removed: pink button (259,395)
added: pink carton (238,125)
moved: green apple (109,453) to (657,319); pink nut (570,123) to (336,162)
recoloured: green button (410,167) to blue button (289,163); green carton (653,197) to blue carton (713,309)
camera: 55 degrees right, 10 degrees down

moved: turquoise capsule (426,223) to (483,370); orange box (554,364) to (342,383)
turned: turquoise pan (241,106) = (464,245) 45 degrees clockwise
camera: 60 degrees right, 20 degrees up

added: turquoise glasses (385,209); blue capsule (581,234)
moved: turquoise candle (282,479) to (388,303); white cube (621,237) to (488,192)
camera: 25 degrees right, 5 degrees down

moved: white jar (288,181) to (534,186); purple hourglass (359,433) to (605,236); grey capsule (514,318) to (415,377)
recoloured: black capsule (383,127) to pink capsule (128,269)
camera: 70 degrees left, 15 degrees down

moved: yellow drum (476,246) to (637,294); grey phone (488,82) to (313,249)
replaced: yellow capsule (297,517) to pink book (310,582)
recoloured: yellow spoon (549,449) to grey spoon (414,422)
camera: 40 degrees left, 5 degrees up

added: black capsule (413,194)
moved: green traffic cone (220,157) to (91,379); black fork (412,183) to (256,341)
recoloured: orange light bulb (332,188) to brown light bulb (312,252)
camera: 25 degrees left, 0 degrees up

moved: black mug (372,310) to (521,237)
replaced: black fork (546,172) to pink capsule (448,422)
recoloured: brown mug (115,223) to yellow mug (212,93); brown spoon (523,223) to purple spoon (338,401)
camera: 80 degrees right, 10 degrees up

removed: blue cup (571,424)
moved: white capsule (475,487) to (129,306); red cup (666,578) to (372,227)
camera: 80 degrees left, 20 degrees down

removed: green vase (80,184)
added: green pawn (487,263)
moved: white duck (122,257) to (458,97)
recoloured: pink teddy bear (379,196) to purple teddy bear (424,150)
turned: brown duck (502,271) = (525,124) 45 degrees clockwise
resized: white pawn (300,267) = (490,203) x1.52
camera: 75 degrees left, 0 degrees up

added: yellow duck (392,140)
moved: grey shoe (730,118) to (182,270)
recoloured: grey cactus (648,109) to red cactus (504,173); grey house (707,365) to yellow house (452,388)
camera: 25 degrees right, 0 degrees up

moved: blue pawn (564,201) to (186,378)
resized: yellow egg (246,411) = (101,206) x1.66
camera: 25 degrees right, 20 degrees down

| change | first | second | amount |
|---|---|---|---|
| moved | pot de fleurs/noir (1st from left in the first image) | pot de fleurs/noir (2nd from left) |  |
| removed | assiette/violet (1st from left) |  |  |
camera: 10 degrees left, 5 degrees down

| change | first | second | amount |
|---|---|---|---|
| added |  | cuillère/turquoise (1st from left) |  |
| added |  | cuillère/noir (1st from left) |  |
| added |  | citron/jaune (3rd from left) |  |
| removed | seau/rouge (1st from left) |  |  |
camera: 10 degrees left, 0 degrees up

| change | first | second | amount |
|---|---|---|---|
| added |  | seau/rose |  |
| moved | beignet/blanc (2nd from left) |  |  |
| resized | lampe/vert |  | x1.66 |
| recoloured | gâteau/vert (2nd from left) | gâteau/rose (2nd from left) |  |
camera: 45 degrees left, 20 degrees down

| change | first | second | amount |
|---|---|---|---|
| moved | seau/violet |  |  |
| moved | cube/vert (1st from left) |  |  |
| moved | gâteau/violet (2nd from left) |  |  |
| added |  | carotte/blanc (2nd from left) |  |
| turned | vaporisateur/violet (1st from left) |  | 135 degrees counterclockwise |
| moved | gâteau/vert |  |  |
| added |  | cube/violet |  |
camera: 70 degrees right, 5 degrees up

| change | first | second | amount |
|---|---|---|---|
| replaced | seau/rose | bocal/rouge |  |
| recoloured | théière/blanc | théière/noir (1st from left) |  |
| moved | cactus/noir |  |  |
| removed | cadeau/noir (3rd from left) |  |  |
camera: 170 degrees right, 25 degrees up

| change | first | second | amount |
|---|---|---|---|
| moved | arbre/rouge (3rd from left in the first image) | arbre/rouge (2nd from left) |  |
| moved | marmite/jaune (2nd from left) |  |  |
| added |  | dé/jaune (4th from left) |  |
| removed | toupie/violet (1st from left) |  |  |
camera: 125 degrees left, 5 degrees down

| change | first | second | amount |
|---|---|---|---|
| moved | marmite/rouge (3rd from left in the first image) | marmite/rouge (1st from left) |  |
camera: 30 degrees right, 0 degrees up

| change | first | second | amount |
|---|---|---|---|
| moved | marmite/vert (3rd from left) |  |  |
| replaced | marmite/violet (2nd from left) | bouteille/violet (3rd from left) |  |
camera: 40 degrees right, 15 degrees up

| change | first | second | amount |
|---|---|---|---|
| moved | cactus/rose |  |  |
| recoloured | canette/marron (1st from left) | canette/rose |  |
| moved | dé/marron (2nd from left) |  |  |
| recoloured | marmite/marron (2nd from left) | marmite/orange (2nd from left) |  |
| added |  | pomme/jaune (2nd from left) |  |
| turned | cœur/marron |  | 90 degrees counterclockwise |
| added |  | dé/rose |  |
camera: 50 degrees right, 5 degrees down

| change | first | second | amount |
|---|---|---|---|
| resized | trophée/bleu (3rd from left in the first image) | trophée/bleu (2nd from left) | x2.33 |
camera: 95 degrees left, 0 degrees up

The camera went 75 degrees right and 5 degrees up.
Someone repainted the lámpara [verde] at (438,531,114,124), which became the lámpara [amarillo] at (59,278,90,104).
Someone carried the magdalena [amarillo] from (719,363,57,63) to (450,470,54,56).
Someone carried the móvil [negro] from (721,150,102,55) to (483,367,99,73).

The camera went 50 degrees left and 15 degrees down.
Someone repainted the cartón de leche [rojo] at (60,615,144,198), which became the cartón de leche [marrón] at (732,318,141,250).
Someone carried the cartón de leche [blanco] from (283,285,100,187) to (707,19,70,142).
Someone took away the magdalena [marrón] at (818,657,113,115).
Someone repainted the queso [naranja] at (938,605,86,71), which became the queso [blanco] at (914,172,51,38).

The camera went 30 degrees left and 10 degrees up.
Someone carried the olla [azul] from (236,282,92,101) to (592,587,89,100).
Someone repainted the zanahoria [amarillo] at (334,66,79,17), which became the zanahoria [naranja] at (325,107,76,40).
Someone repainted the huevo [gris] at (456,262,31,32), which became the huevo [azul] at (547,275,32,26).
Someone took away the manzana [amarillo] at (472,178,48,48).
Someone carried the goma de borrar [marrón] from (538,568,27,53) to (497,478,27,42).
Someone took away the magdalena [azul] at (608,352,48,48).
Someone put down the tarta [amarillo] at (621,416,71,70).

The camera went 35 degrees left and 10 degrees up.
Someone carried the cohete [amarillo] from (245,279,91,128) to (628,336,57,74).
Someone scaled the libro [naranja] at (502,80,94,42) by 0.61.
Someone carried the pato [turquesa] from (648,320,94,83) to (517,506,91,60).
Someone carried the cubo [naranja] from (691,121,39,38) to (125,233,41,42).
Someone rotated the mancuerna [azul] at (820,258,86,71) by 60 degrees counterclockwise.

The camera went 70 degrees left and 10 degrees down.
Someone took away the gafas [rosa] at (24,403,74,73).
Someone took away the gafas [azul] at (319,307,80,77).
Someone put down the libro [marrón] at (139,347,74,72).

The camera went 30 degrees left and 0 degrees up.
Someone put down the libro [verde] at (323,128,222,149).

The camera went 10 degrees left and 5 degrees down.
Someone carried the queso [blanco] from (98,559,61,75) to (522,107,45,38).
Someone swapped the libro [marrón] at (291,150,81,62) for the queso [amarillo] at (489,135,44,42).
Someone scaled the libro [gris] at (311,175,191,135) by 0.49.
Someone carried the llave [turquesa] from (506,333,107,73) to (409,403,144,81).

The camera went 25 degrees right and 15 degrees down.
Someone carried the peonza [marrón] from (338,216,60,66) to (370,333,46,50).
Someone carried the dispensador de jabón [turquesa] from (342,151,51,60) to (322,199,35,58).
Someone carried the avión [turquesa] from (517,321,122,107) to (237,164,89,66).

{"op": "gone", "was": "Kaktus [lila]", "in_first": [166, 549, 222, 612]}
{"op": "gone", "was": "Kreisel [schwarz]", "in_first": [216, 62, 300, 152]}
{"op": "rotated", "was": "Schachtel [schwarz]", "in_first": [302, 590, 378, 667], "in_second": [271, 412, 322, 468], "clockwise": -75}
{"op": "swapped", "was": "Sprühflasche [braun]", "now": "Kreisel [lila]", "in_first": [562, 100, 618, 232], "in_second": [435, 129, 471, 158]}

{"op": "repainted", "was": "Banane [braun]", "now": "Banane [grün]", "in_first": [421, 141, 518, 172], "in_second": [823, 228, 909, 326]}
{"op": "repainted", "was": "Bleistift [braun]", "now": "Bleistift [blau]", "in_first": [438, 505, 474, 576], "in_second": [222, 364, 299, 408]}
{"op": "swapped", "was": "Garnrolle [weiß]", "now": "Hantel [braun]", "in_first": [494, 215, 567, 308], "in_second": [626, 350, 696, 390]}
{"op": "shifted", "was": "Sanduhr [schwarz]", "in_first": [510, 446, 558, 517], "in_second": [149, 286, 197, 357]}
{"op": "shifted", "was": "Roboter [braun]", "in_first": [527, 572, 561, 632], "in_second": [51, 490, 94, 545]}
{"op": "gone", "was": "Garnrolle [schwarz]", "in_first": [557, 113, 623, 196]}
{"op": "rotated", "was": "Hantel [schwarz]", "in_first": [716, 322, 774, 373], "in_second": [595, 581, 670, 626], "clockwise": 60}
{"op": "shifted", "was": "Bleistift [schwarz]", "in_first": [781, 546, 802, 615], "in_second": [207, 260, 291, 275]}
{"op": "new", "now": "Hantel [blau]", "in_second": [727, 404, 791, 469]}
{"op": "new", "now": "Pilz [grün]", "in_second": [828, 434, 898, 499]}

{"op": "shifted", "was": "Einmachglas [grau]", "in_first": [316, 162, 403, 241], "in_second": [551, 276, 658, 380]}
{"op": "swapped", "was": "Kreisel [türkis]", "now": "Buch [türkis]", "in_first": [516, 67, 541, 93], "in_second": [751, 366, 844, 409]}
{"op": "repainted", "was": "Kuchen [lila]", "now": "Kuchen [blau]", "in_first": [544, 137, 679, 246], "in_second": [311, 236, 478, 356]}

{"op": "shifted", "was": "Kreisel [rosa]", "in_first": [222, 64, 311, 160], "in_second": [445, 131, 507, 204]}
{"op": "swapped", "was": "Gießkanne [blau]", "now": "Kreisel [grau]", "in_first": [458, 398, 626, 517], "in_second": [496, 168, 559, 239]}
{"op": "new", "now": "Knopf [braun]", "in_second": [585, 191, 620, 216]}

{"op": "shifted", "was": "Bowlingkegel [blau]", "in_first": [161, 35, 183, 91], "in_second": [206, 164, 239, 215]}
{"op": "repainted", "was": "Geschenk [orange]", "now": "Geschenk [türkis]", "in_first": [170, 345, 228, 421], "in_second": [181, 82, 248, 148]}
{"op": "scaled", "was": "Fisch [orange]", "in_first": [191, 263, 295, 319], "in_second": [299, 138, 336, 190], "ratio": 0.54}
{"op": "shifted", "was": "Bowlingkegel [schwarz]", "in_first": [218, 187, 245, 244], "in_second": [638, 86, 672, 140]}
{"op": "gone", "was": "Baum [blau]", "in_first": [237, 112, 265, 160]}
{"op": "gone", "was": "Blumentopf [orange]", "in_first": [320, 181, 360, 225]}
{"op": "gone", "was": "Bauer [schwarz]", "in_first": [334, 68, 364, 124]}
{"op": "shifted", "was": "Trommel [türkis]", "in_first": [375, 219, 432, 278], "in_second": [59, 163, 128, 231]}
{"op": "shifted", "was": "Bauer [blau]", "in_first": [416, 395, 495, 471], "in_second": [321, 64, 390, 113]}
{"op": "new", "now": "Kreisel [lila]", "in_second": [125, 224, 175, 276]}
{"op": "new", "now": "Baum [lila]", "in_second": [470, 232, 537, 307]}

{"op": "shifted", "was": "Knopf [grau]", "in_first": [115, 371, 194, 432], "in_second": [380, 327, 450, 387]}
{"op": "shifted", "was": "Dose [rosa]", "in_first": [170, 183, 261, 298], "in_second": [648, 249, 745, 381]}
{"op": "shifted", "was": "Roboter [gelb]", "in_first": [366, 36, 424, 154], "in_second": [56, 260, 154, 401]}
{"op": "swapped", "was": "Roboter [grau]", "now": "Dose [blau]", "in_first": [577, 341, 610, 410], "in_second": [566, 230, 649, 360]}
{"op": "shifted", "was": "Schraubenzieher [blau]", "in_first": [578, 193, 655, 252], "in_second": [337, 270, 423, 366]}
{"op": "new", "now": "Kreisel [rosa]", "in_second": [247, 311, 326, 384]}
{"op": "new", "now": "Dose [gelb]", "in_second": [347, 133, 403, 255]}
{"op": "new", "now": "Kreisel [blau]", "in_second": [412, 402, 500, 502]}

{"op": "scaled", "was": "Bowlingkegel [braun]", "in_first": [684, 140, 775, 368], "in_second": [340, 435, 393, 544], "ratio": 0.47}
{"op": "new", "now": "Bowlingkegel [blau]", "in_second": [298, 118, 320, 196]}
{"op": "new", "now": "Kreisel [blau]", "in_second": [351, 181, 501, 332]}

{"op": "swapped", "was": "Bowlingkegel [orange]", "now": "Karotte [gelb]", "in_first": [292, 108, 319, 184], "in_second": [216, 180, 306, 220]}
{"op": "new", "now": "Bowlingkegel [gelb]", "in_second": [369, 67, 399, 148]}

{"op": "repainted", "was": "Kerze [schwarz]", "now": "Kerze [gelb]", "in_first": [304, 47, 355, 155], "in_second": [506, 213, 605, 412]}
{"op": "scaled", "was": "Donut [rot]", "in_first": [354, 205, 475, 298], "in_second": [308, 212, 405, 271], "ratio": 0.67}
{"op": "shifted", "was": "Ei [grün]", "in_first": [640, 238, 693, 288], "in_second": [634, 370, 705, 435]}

**About this task:** Can you repeat, word for word, every line above from the one containing "removed: blue cup (571,424)" down to the one containing "turned: brown duck", including both?

**Response to the task:**
removed: blue cup (571,424)
moved: white capsule (475,487) to (129,306); red cup (666,578) to (372,227)
camera: 80 degrees left, 20 degrees down

removed: green vase (80,184)
added: green pawn (487,263)
moved: white duck (122,257) to (458,97)
recoloured: pink teddy bear (379,196) to purple teddy bear (424,150)
turned: brown duck (502,271) = (525,124) 45 degrees clockwise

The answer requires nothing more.